Given entries: Begin

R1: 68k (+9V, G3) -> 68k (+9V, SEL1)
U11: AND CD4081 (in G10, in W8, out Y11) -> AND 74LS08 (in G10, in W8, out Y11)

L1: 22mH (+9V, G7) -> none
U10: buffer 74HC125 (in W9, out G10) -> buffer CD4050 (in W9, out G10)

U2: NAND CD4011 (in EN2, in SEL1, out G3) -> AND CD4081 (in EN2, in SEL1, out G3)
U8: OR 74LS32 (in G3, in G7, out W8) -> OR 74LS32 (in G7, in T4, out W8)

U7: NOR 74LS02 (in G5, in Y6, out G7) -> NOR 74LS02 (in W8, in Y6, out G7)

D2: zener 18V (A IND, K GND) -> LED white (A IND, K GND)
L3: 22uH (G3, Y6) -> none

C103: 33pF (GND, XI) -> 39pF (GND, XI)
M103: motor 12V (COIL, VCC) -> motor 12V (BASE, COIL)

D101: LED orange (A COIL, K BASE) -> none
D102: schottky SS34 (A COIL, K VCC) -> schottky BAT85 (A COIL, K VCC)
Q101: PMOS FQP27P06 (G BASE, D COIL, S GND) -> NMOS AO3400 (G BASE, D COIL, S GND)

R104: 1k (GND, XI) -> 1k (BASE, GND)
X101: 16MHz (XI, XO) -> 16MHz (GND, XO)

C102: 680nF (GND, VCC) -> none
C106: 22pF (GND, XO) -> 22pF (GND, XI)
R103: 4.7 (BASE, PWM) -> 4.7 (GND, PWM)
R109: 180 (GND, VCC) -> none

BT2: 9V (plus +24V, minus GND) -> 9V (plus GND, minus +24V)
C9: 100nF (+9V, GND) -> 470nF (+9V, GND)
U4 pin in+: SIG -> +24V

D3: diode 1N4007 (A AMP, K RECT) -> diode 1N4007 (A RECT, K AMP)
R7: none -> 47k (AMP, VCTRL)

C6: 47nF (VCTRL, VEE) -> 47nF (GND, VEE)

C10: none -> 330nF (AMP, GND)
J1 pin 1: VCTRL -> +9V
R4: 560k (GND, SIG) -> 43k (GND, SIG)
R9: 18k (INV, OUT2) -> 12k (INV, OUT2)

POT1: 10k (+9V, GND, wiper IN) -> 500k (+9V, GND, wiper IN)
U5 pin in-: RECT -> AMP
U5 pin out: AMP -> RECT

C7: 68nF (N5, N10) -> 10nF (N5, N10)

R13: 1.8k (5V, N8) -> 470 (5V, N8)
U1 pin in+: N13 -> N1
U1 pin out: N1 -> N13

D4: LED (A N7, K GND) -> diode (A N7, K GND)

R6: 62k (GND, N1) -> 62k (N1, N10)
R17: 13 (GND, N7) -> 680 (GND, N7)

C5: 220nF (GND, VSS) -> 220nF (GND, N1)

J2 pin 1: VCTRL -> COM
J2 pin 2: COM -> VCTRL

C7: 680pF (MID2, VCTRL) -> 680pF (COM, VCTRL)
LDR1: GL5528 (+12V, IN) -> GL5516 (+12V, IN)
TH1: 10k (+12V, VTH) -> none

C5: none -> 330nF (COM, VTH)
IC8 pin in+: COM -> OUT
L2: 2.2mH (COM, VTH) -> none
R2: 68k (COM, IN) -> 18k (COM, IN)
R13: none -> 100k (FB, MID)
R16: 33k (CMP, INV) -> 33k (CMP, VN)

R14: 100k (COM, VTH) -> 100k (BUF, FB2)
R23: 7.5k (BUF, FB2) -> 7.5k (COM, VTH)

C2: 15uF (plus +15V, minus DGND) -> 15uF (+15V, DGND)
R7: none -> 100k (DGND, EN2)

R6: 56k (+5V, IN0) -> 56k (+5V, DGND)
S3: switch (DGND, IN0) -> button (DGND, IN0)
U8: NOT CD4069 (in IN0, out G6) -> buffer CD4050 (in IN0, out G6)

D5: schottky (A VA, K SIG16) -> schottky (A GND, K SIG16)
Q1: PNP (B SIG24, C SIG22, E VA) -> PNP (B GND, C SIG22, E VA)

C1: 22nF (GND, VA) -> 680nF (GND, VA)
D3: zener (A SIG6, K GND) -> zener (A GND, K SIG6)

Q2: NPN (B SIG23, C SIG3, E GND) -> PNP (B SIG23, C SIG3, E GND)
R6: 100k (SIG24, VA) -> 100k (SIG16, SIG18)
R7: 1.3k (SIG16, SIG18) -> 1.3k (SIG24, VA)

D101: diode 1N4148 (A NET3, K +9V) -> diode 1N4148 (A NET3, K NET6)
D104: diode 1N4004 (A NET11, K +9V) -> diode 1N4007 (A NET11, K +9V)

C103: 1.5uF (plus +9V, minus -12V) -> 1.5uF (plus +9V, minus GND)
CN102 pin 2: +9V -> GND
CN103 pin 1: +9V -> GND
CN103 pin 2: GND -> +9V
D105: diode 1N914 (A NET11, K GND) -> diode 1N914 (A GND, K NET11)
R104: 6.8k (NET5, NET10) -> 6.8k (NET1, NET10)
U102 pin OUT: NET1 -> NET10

Given entries: End

Task brief: Each entry must be retyped exactly as it was written above.

Answer space:
R1: 68k (+9V, G3) -> 68k (+9V, SEL1)
U11: AND CD4081 (in G10, in W8, out Y11) -> AND 74LS08 (in G10, in W8, out Y11)

L1: 22mH (+9V, G7) -> none
U10: buffer 74HC125 (in W9, out G10) -> buffer CD4050 (in W9, out G10)

U2: NAND CD4011 (in EN2, in SEL1, out G3) -> AND CD4081 (in EN2, in SEL1, out G3)
U8: OR 74LS32 (in G3, in G7, out W8) -> OR 74LS32 (in G7, in T4, out W8)

U7: NOR 74LS02 (in G5, in Y6, out G7) -> NOR 74LS02 (in W8, in Y6, out G7)

D2: zener 18V (A IND, K GND) -> LED white (A IND, K GND)
L3: 22uH (G3, Y6) -> none

C103: 33pF (GND, XI) -> 39pF (GND, XI)
M103: motor 12V (COIL, VCC) -> motor 12V (BASE, COIL)

D101: LED orange (A COIL, K BASE) -> none
D102: schottky SS34 (A COIL, K VCC) -> schottky BAT85 (A COIL, K VCC)
Q101: PMOS FQP27P06 (G BASE, D COIL, S GND) -> NMOS AO3400 (G BASE, D COIL, S GND)

R104: 1k (GND, XI) -> 1k (BASE, GND)
X101: 16MHz (XI, XO) -> 16MHz (GND, XO)

C102: 680nF (GND, VCC) -> none
C106: 22pF (GND, XO) -> 22pF (GND, XI)
R103: 4.7 (BASE, PWM) -> 4.7 (GND, PWM)
R109: 180 (GND, VCC) -> none

BT2: 9V (plus +24V, minus GND) -> 9V (plus GND, minus +24V)
C9: 100nF (+9V, GND) -> 470nF (+9V, GND)
U4 pin in+: SIG -> +24V

D3: diode 1N4007 (A AMP, K RECT) -> diode 1N4007 (A RECT, K AMP)
R7: none -> 47k (AMP, VCTRL)

C6: 47nF (VCTRL, VEE) -> 47nF (GND, VEE)

C10: none -> 330nF (AMP, GND)
J1 pin 1: VCTRL -> +9V
R4: 560k (GND, SIG) -> 43k (GND, SIG)
R9: 18k (INV, OUT2) -> 12k (INV, OUT2)

POT1: 10k (+9V, GND, wiper IN) -> 500k (+9V, GND, wiper IN)
U5 pin in-: RECT -> AMP
U5 pin out: AMP -> RECT

C7: 68nF (N5, N10) -> 10nF (N5, N10)

R13: 1.8k (5V, N8) -> 470 (5V, N8)
U1 pin in+: N13 -> N1
U1 pin out: N1 -> N13

D4: LED (A N7, K GND) -> diode (A N7, K GND)

R6: 62k (GND, N1) -> 62k (N1, N10)
R17: 13 (GND, N7) -> 680 (GND, N7)

C5: 220nF (GND, VSS) -> 220nF (GND, N1)

J2 pin 1: VCTRL -> COM
J2 pin 2: COM -> VCTRL

C7: 680pF (MID2, VCTRL) -> 680pF (COM, VCTRL)
LDR1: GL5528 (+12V, IN) -> GL5516 (+12V, IN)
TH1: 10k (+12V, VTH) -> none

C5: none -> 330nF (COM, VTH)
IC8 pin in+: COM -> OUT
L2: 2.2mH (COM, VTH) -> none
R2: 68k (COM, IN) -> 18k (COM, IN)
R13: none -> 100k (FB, MID)
R16: 33k (CMP, INV) -> 33k (CMP, VN)

R14: 100k (COM, VTH) -> 100k (BUF, FB2)
R23: 7.5k (BUF, FB2) -> 7.5k (COM, VTH)

C2: 15uF (plus +15V, minus DGND) -> 15uF (+15V, DGND)
R7: none -> 100k (DGND, EN2)

R6: 56k (+5V, IN0) -> 56k (+5V, DGND)
S3: switch (DGND, IN0) -> button (DGND, IN0)
U8: NOT CD4069 (in IN0, out G6) -> buffer CD4050 (in IN0, out G6)

D5: schottky (A VA, K SIG16) -> schottky (A GND, K SIG16)
Q1: PNP (B SIG24, C SIG22, E VA) -> PNP (B GND, C SIG22, E VA)

C1: 22nF (GND, VA) -> 680nF (GND, VA)
D3: zener (A SIG6, K GND) -> zener (A GND, K SIG6)

Q2: NPN (B SIG23, C SIG3, E GND) -> PNP (B SIG23, C SIG3, E GND)
R6: 100k (SIG24, VA) -> 100k (SIG16, SIG18)
R7: 1.3k (SIG16, SIG18) -> 1.3k (SIG24, VA)

D101: diode 1N4148 (A NET3, K +9V) -> diode 1N4148 (A NET3, K NET6)
D104: diode 1N4004 (A NET11, K +9V) -> diode 1N4007 (A NET11, K +9V)

C103: 1.5uF (plus +9V, minus -12V) -> 1.5uF (plus +9V, minus GND)
CN102 pin 2: +9V -> GND
CN103 pin 1: +9V -> GND
CN103 pin 2: GND -> +9V
D105: diode 1N914 (A NET11, K GND) -> diode 1N914 (A GND, K NET11)
R104: 6.8k (NET5, NET10) -> 6.8k (NET1, NET10)
U102 pin OUT: NET1 -> NET10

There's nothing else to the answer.